■ THE TASK
The lines to return are those below that contain the word "orange".
────────────────────
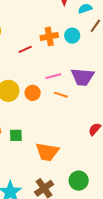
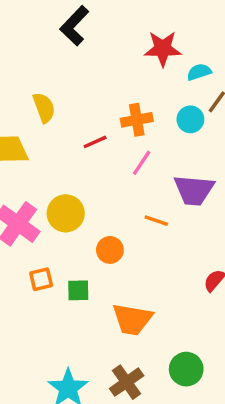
cyan circle: (72, 36) -> (190, 119), moved
pink line: (53, 76) -> (142, 163), moved, turned -42
orange circle: (33, 93) -> (110, 250), moved

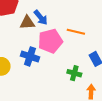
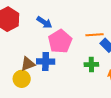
brown triangle: (27, 23) -> (28, 64), moved
orange line: (76, 32) -> (94, 35), moved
────────────────────
■ RESPONSE
orange circle: (33, 93) -> (110, 250), moved
orange line: (76, 32) -> (94, 35), moved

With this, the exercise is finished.